Your goal -
Emit the line that holds "cyan brick E12:E13" and all lines following it through the end of the data, verbatim, and nothing else.

Given material -
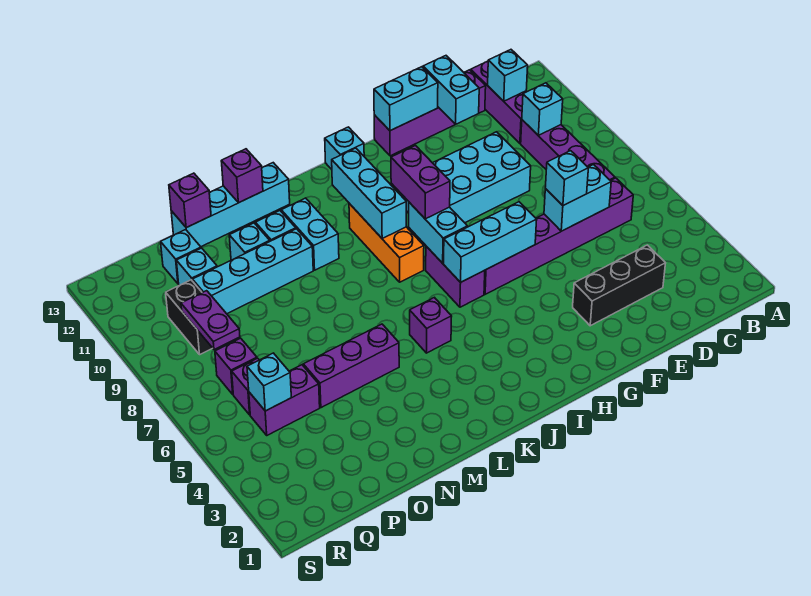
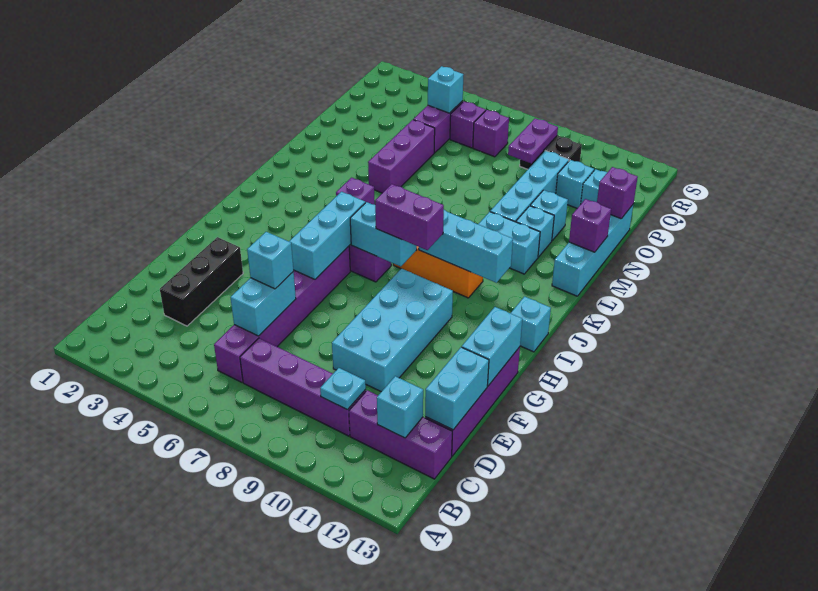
cyan brick C10 level 2 -> cyan plate C10 level 2
cyan brick E12:E13 level 2 -> cyan brick D13:E13 level 2
purple plate Q8:Q9 level 2 -> purple plate P9:Q9 level 2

Exercise result -
cyan brick E12:E13 level 2 -> cyan brick D13:E13 level 2
purple plate Q8:Q9 level 2 -> purple plate P9:Q9 level 2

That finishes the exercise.